What you have to do: Output all entries precisely.

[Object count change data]
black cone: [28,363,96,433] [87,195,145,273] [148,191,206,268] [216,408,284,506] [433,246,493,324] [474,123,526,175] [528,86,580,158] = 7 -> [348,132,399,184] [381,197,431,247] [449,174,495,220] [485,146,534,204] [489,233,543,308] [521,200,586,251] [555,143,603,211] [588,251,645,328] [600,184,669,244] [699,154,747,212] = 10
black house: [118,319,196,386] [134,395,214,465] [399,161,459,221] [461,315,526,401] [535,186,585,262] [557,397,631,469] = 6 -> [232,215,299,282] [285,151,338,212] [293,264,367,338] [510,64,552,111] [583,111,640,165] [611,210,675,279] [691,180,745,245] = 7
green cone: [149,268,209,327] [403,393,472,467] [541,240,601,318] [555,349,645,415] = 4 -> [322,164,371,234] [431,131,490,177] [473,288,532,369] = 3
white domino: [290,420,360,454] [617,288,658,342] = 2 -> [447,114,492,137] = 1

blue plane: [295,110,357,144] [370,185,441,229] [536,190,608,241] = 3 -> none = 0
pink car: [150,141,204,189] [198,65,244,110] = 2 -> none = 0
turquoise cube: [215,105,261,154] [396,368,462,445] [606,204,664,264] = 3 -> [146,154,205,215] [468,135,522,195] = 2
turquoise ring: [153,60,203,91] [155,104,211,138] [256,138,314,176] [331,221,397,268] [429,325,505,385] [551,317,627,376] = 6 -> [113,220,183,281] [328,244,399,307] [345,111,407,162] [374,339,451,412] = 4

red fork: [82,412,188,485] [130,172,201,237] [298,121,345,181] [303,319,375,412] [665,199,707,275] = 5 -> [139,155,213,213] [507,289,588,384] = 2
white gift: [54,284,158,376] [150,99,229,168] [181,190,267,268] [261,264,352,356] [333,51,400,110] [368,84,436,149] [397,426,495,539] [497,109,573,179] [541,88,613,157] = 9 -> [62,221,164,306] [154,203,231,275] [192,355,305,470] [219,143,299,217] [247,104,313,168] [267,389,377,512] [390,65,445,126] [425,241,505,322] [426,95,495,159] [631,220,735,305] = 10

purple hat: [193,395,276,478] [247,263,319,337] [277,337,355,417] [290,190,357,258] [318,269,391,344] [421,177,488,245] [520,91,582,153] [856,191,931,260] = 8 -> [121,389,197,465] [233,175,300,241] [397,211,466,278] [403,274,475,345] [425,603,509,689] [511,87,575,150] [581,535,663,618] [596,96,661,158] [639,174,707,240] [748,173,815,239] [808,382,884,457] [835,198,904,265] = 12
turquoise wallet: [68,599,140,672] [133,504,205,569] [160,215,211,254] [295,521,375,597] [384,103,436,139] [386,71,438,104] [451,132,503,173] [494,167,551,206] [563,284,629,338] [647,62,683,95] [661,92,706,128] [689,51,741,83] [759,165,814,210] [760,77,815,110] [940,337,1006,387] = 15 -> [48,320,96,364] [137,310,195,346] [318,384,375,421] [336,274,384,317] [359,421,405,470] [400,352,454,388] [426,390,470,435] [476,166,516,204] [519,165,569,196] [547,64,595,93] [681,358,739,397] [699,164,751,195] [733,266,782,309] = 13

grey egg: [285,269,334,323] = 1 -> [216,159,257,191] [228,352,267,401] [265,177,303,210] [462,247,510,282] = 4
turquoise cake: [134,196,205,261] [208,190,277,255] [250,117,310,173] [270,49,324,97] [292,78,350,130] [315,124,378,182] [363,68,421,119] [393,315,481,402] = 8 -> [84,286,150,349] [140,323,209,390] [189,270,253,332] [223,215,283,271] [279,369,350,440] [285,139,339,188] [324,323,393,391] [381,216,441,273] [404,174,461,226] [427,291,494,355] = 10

Problem solution:
black cone: [28,363,96,433] [87,195,145,273] [148,191,206,268] [216,408,284,506] [433,246,493,324] [474,123,526,175] [528,86,580,158] = 7 -> [348,132,399,184] [381,197,431,247] [449,174,495,220] [485,146,534,204] [489,233,543,308] [521,200,586,251] [555,143,603,211] [588,251,645,328] [600,184,669,244] [699,154,747,212] = 10
black house: [118,319,196,386] [134,395,214,465] [399,161,459,221] [461,315,526,401] [535,186,585,262] [557,397,631,469] = 6 -> [232,215,299,282] [285,151,338,212] [293,264,367,338] [510,64,552,111] [583,111,640,165] [611,210,675,279] [691,180,745,245] = 7
green cone: [149,268,209,327] [403,393,472,467] [541,240,601,318] [555,349,645,415] = 4 -> [322,164,371,234] [431,131,490,177] [473,288,532,369] = 3
white domino: [290,420,360,454] [617,288,658,342] = 2 -> [447,114,492,137] = 1

blue plane: [295,110,357,144] [370,185,441,229] [536,190,608,241] = 3 -> none = 0
pink car: [150,141,204,189] [198,65,244,110] = 2 -> none = 0
turquoise cube: [215,105,261,154] [396,368,462,445] [606,204,664,264] = 3 -> [146,154,205,215] [468,135,522,195] = 2
turquoise ring: [153,60,203,91] [155,104,211,138] [256,138,314,176] [331,221,397,268] [429,325,505,385] [551,317,627,376] = 6 -> [113,220,183,281] [328,244,399,307] [345,111,407,162] [374,339,451,412] = 4

red fork: [82,412,188,485] [130,172,201,237] [298,121,345,181] [303,319,375,412] [665,199,707,275] = 5 -> [139,155,213,213] [507,289,588,384] = 2
white gift: [54,284,158,376] [150,99,229,168] [181,190,267,268] [261,264,352,356] [333,51,400,110] [368,84,436,149] [397,426,495,539] [497,109,573,179] [541,88,613,157] = 9 -> [62,221,164,306] [154,203,231,275] [192,355,305,470] [219,143,299,217] [247,104,313,168] [267,389,377,512] [390,65,445,126] [425,241,505,322] [426,95,495,159] [631,220,735,305] = 10

purple hat: [193,395,276,478] [247,263,319,337] [277,337,355,417] [290,190,357,258] [318,269,391,344] [421,177,488,245] [520,91,582,153] [856,191,931,260] = 8 -> [121,389,197,465] [233,175,300,241] [397,211,466,278] [403,274,475,345] [425,603,509,689] [511,87,575,150] [581,535,663,618] [596,96,661,158] [639,174,707,240] [748,173,815,239] [808,382,884,457] [835,198,904,265] = 12
turquoise wallet: [68,599,140,672] [133,504,205,569] [160,215,211,254] [295,521,375,597] [384,103,436,139] [386,71,438,104] [451,132,503,173] [494,167,551,206] [563,284,629,338] [647,62,683,95] [661,92,706,128] [689,51,741,83] [759,165,814,210] [760,77,815,110] [940,337,1006,387] = 15 -> [48,320,96,364] [137,310,195,346] [318,384,375,421] [336,274,384,317] [359,421,405,470] [400,352,454,388] [426,390,470,435] [476,166,516,204] [519,165,569,196] [547,64,595,93] [681,358,739,397] [699,164,751,195] [733,266,782,309] = 13

grey egg: [285,269,334,323] = 1 -> [216,159,257,191] [228,352,267,401] [265,177,303,210] [462,247,510,282] = 4
turquoise cake: [134,196,205,261] [208,190,277,255] [250,117,310,173] [270,49,324,97] [292,78,350,130] [315,124,378,182] [363,68,421,119] [393,315,481,402] = 8 -> [84,286,150,349] [140,323,209,390] [189,270,253,332] [223,215,283,271] [279,369,350,440] [285,139,339,188] [324,323,393,391] [381,216,441,273] [404,174,461,226] [427,291,494,355] = 10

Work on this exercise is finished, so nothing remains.